*** Opening Collected material ***

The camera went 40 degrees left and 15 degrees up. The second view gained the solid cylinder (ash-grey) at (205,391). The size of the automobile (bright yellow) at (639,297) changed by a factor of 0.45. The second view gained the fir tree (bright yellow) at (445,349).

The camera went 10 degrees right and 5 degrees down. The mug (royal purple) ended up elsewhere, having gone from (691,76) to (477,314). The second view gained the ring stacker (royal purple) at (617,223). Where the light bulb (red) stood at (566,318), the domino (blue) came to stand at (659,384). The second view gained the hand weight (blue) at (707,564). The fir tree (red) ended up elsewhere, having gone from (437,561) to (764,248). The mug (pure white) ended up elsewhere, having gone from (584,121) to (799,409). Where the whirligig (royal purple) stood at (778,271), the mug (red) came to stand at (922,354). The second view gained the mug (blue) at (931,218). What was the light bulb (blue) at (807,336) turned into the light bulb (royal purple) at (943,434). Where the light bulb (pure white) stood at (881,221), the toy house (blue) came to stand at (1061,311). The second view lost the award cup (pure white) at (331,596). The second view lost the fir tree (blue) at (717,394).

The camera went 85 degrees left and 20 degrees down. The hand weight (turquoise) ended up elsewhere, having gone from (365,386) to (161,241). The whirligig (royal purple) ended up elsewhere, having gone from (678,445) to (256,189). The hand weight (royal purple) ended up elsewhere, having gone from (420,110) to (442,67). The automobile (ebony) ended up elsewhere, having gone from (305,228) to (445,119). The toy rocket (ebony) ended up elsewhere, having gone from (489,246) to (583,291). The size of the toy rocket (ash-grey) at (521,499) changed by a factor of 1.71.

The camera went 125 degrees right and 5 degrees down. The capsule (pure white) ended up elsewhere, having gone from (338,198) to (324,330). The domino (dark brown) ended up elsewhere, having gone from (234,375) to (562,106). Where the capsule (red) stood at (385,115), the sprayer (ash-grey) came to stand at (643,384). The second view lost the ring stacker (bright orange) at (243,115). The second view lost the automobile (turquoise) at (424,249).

*** Closing Collected material ***

Exercise details> Return the material exactly. Leave out no line.

Response below>
The camera went 40 degrees left and 15 degrees up. The second view gained the solid cylinder (ash-grey) at (205,391). The size of the automobile (bright yellow) at (639,297) changed by a factor of 0.45. The second view gained the fir tree (bright yellow) at (445,349).

The camera went 10 degrees right and 5 degrees down. The mug (royal purple) ended up elsewhere, having gone from (691,76) to (477,314). The second view gained the ring stacker (royal purple) at (617,223). Where the light bulb (red) stood at (566,318), the domino (blue) came to stand at (659,384). The second view gained the hand weight (blue) at (707,564). The fir tree (red) ended up elsewhere, having gone from (437,561) to (764,248). The mug (pure white) ended up elsewhere, having gone from (584,121) to (799,409). Where the whirligig (royal purple) stood at (778,271), the mug (red) came to stand at (922,354). The second view gained the mug (blue) at (931,218). What was the light bulb (blue) at (807,336) turned into the light bulb (royal purple) at (943,434). Where the light bulb (pure white) stood at (881,221), the toy house (blue) came to stand at (1061,311). The second view lost the award cup (pure white) at (331,596). The second view lost the fir tree (blue) at (717,394).

The camera went 85 degrees left and 20 degrees down. The hand weight (turquoise) ended up elsewhere, having gone from (365,386) to (161,241). The whirligig (royal purple) ended up elsewhere, having gone from (678,445) to (256,189). The hand weight (royal purple) ended up elsewhere, having gone from (420,110) to (442,67). The automobile (ebony) ended up elsewhere, having gone from (305,228) to (445,119). The toy rocket (ebony) ended up elsewhere, having gone from (489,246) to (583,291). The size of the toy rocket (ash-grey) at (521,499) changed by a factor of 1.71.

The camera went 125 degrees right and 5 degrees down. The capsule (pure white) ended up elsewhere, having gone from (338,198) to (324,330). The domino (dark brown) ended up elsewhere, having gone from (234,375) to (562,106). Where the capsule (red) stood at (385,115), the sprayer (ash-grey) came to stand at (643,384). The second view lost the ring stacker (bright orange) at (243,115). The second view lost the automobile (turquoise) at (424,249).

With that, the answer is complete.